-- Data under study follows --
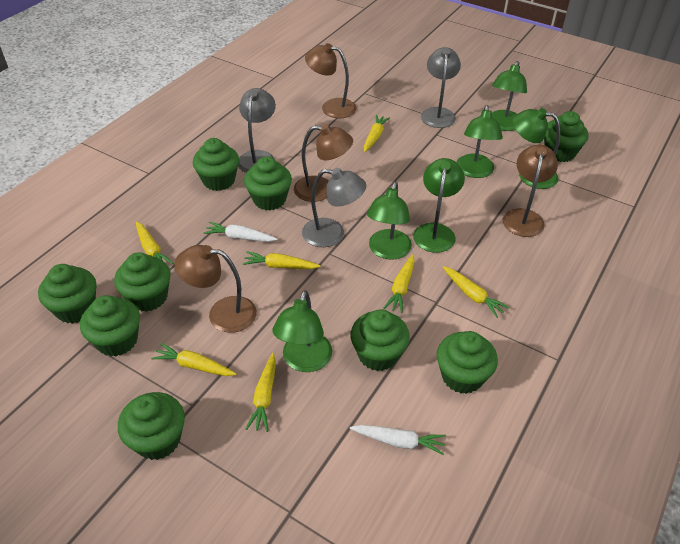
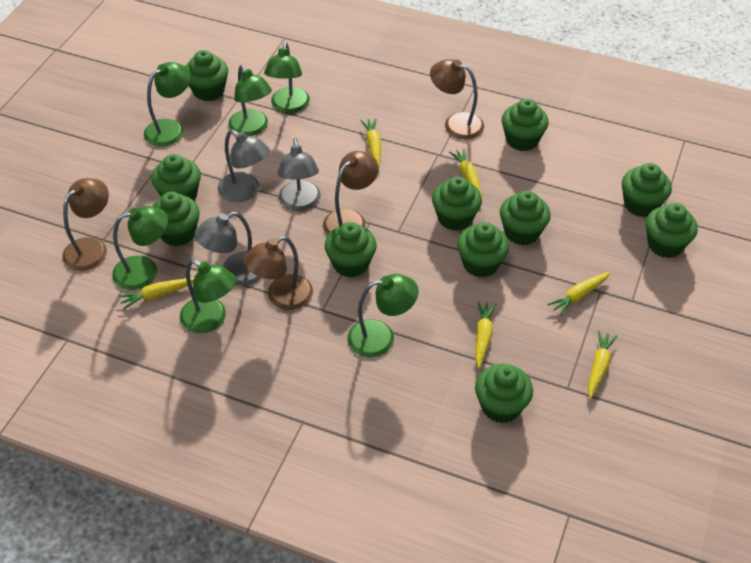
green cupcake: 9 -> 11
white carrot: 2 -> 0
yellow carrot: 7 -> 6

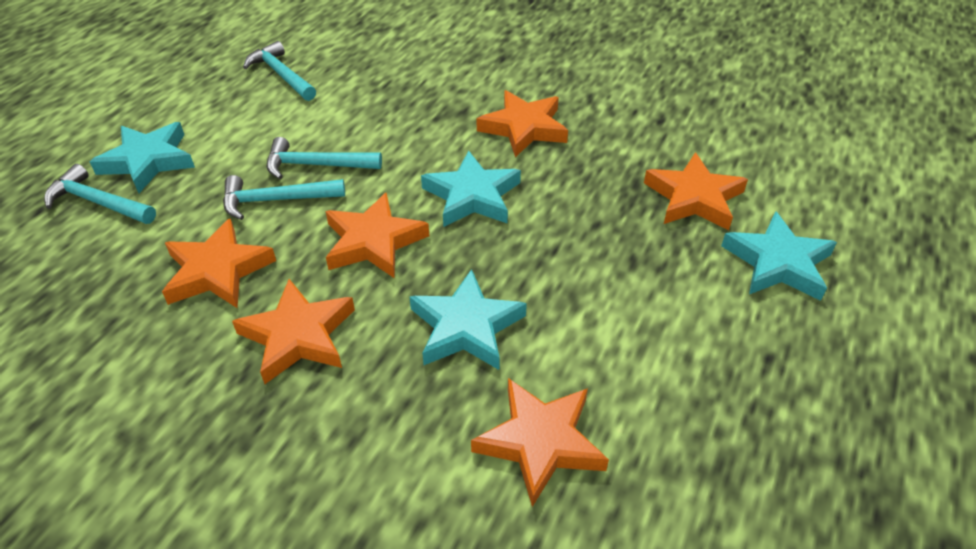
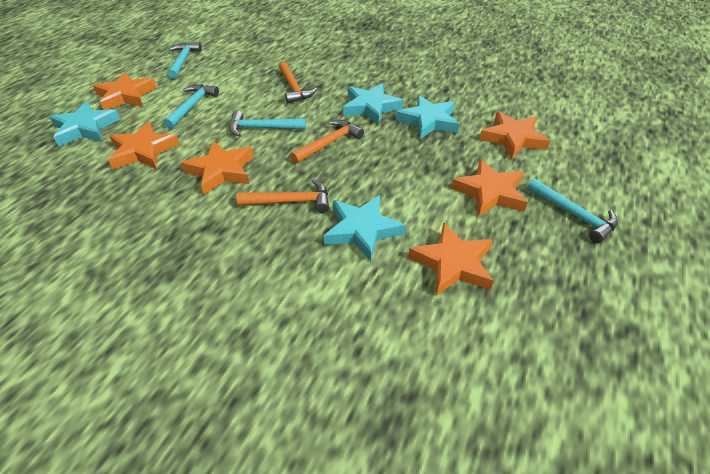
orange hammer: 0 -> 3

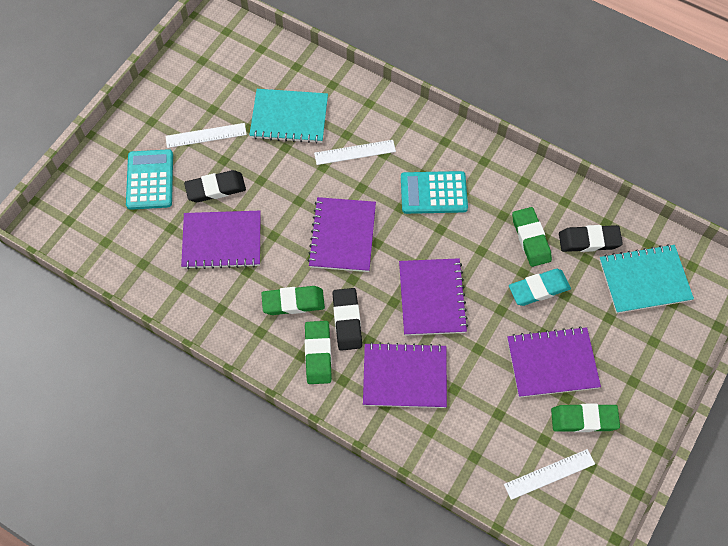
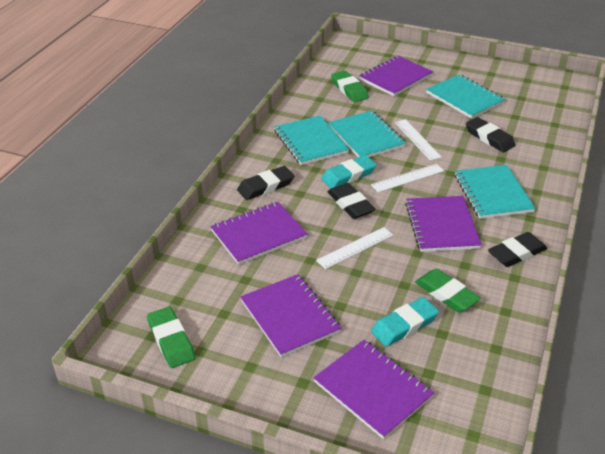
black eraser: 3 -> 4
green eraser: 4 -> 3
turquoise calculator: 2 -> 0
turquoise eraser: 1 -> 2
turquoise notebook: 2 -> 4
-- Data under study concluded --
Exercise details — Output the lines above in full and exactly. Leave out every picture.

Solution for this exercise —
green cupcake: 9 -> 11
white carrot: 2 -> 0
yellow carrot: 7 -> 6

orange hammer: 0 -> 3

black eraser: 3 -> 4
green eraser: 4 -> 3
turquoise calculator: 2 -> 0
turquoise eraser: 1 -> 2
turquoise notebook: 2 -> 4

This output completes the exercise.